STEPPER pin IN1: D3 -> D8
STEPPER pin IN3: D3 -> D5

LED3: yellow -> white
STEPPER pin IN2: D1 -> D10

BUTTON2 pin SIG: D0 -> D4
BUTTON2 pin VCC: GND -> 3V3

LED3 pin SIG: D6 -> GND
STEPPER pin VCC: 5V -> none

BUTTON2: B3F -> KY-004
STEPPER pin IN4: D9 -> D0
:::
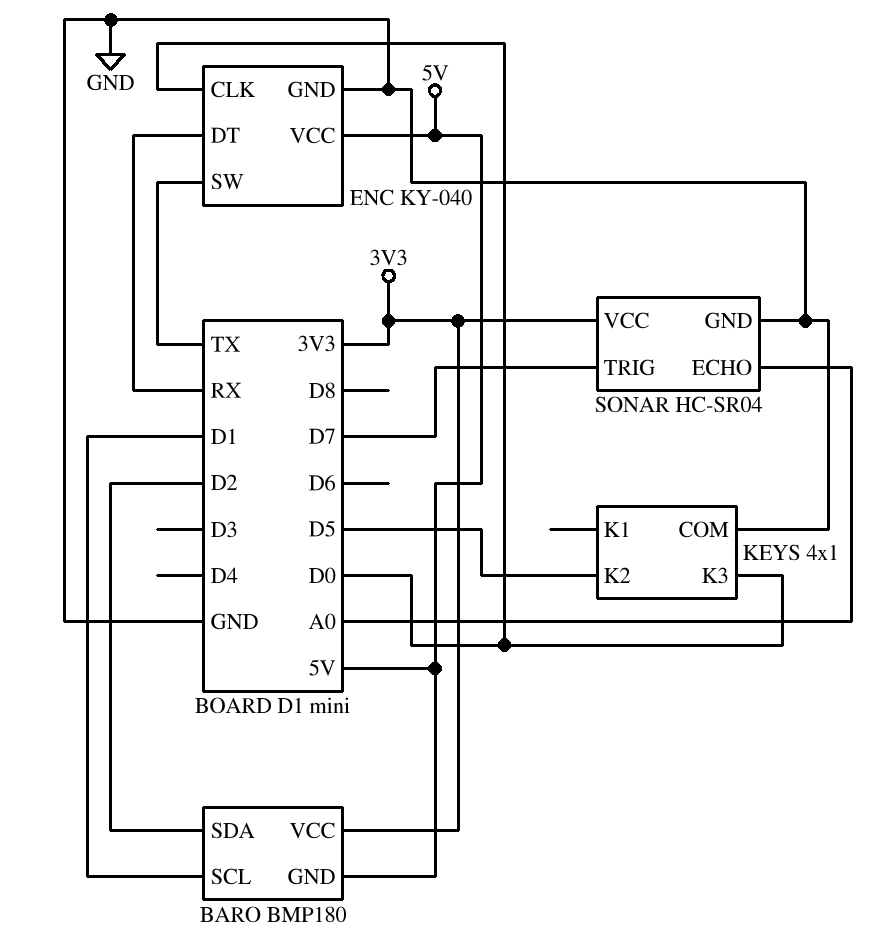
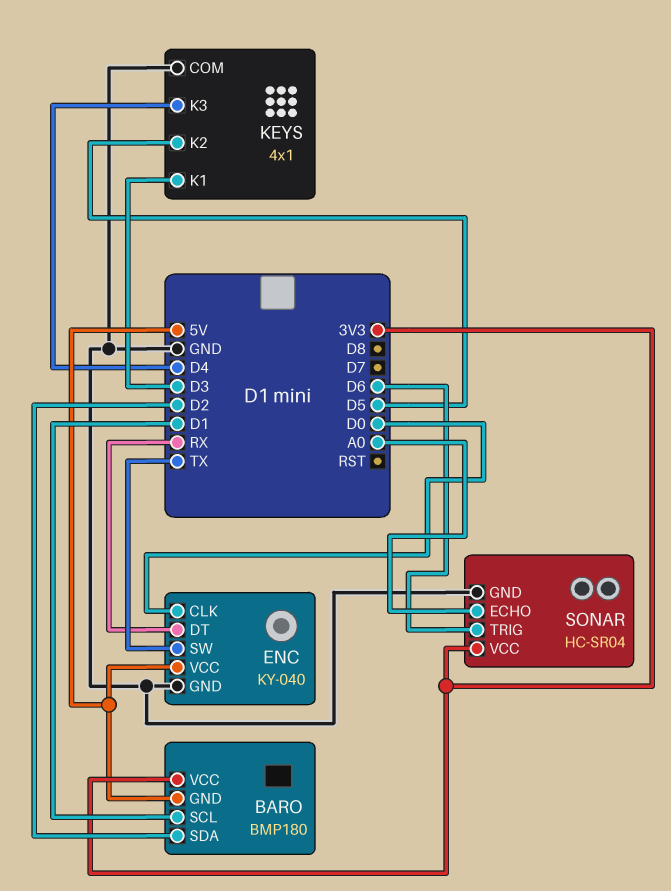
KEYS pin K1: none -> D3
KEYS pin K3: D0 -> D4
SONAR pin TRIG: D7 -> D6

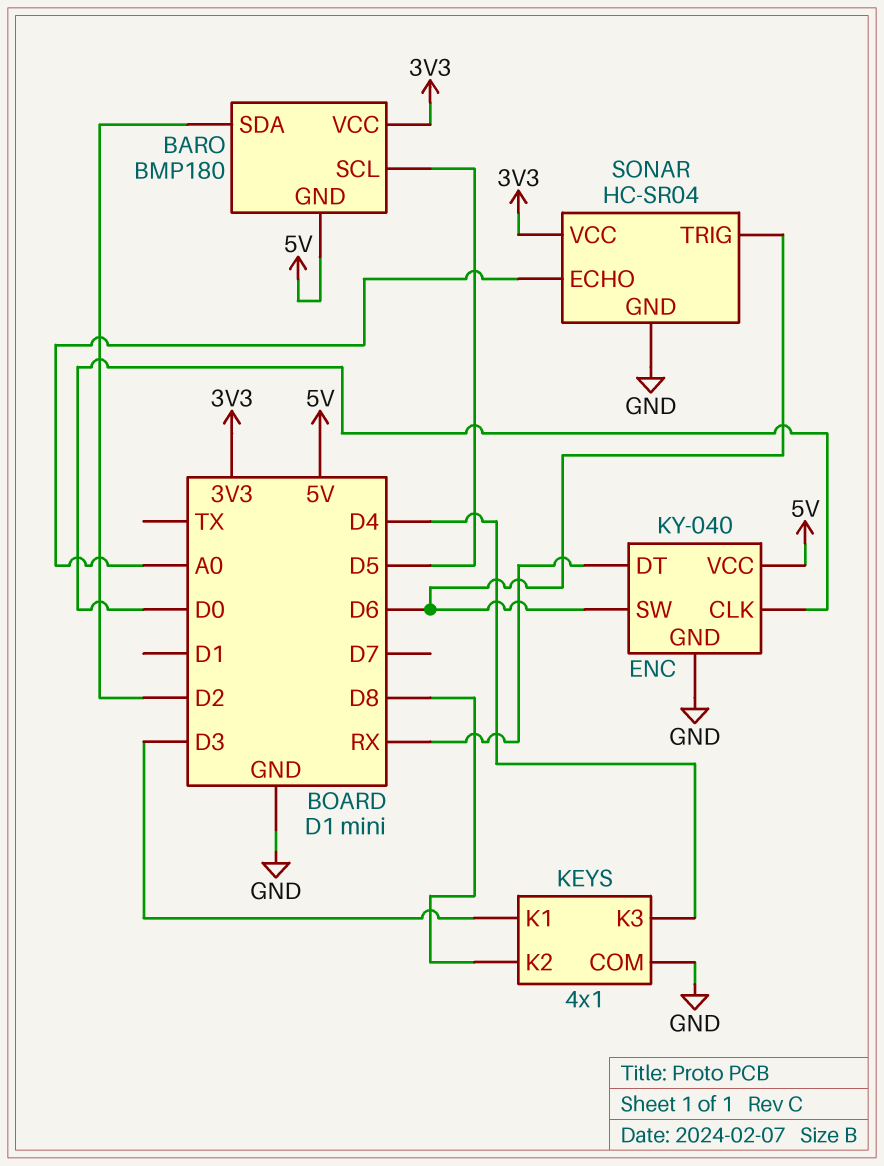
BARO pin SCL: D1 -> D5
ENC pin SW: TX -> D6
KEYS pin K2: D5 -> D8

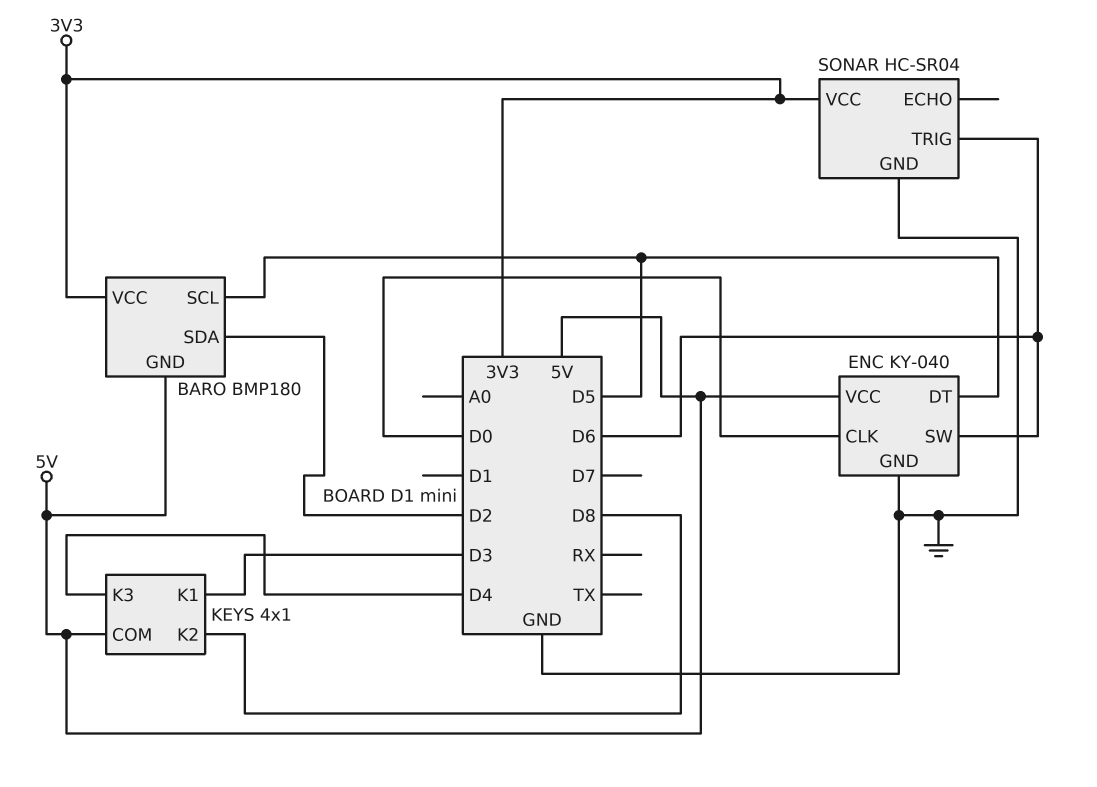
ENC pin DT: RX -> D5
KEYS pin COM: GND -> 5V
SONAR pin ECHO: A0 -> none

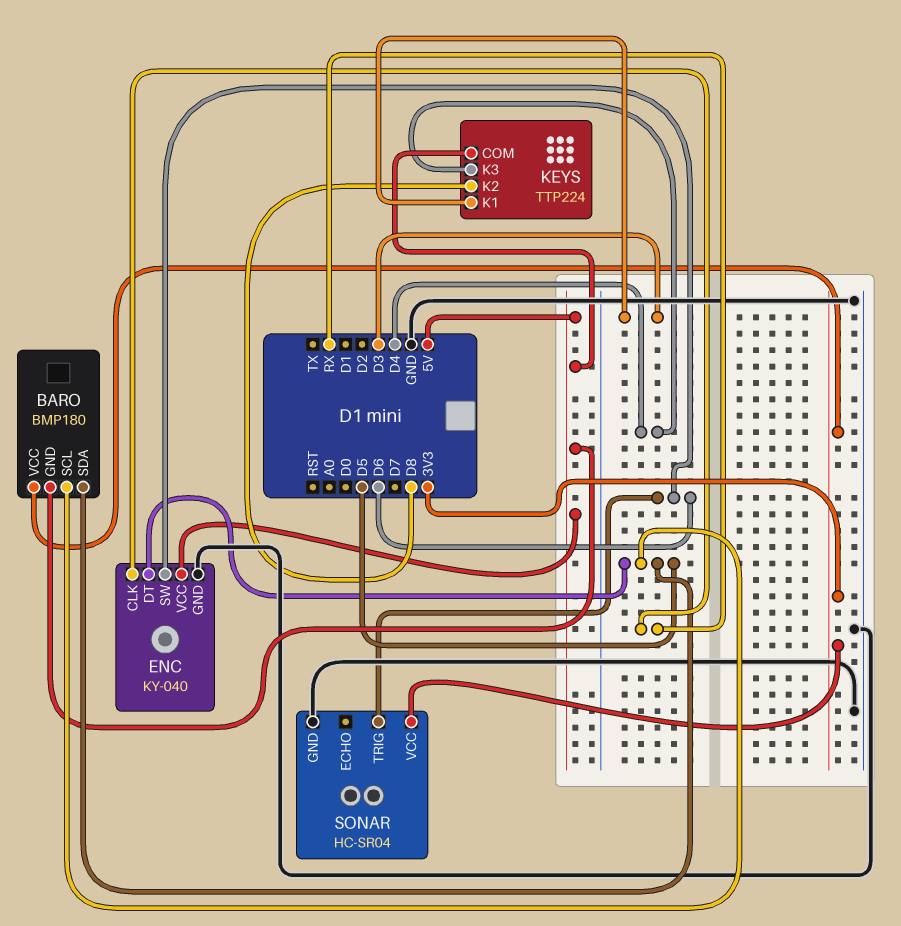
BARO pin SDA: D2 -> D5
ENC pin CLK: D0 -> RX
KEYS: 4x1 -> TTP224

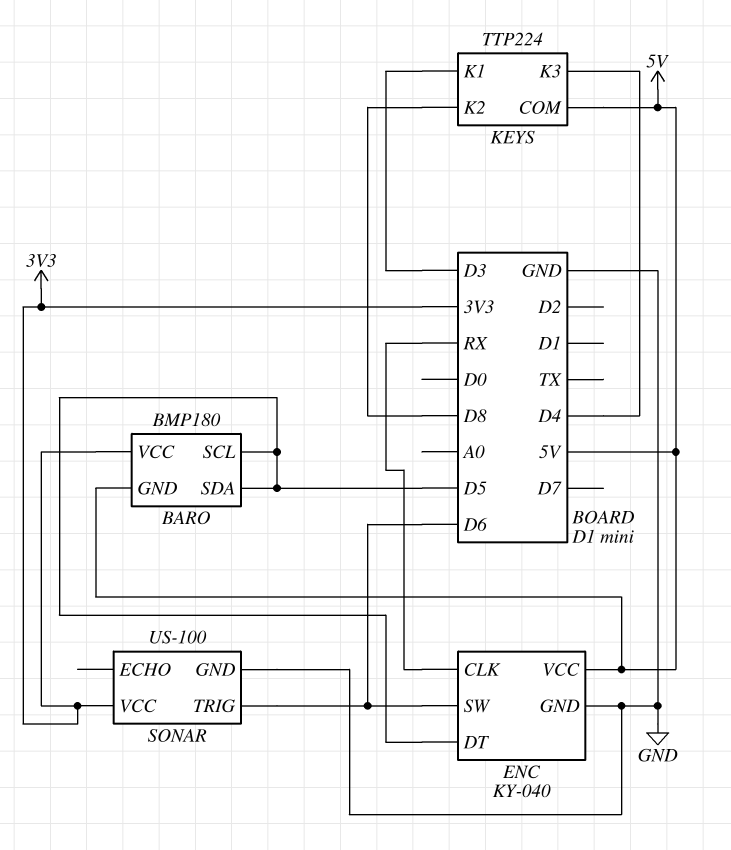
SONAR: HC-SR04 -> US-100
:::
A single number is required: the count of lines in the data above that include the string "STEPPER".

## Your solution
5